* _TASK_
Return all the entries exactly, keeping pictures out.

(Source records)
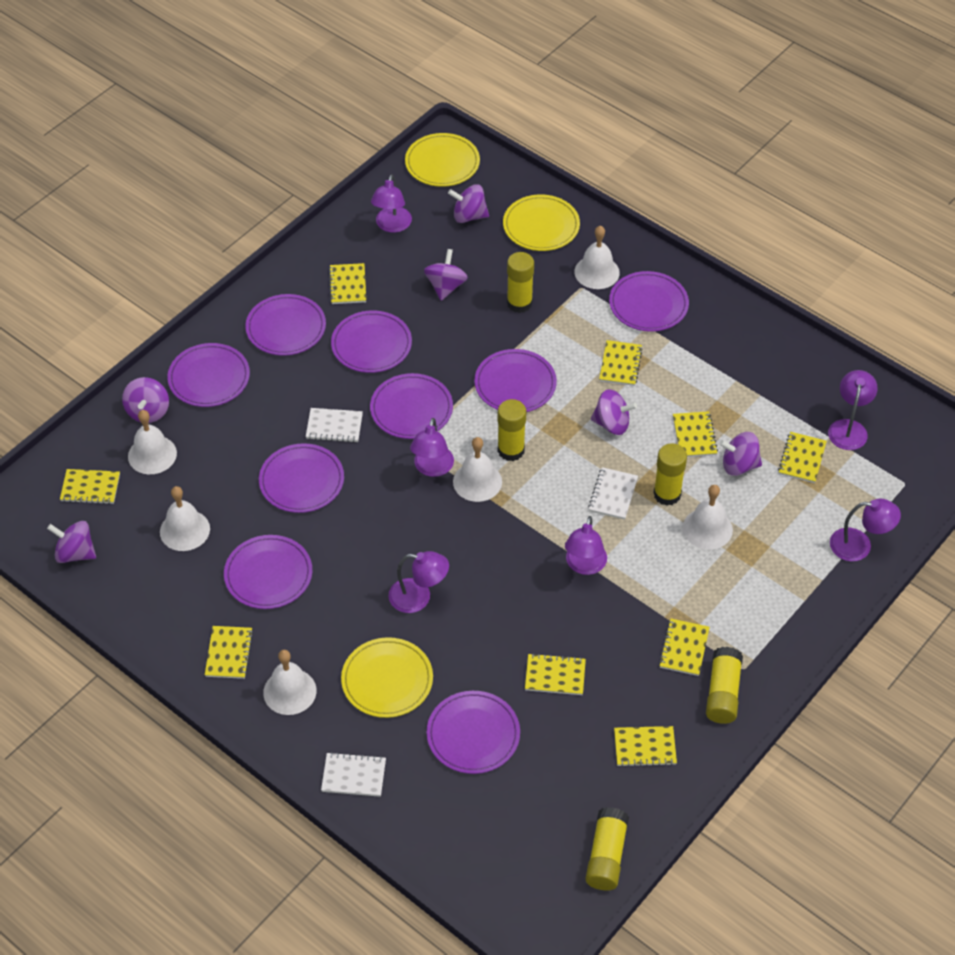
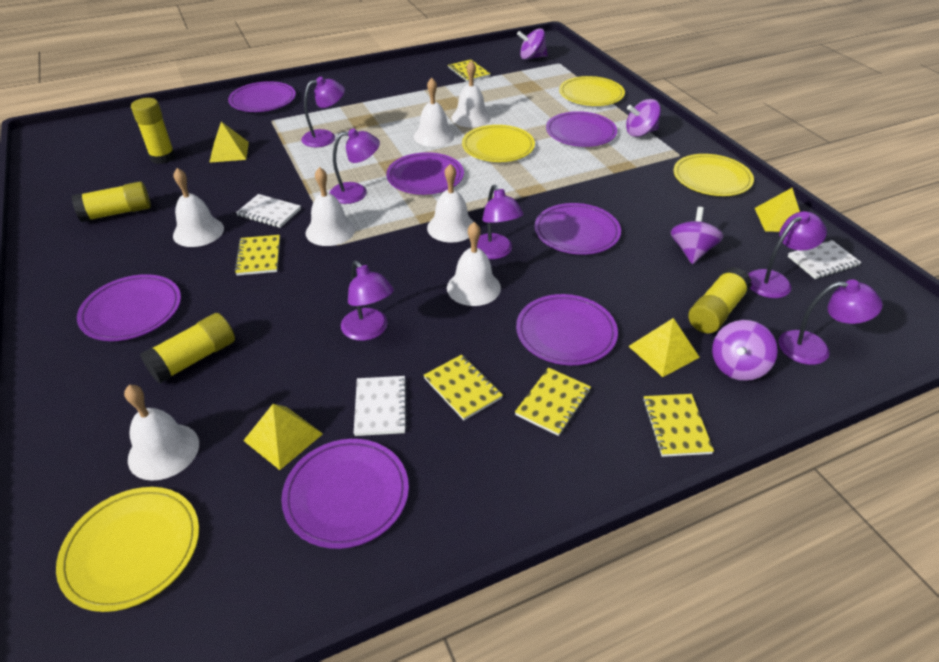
purple plate: 9 -> 7
purple spinning top: 6 -> 4
white bell: 6 -> 7
yellow glue stick: 5 -> 4
yellow notebook: 9 -> 5
yellow plate: 3 -> 4
yellow pyramid: 0 -> 4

* _PROBLEM SOLUTION_
purple plate: 9 -> 7
purple spinning top: 6 -> 4
white bell: 6 -> 7
yellow glue stick: 5 -> 4
yellow notebook: 9 -> 5
yellow plate: 3 -> 4
yellow pyramid: 0 -> 4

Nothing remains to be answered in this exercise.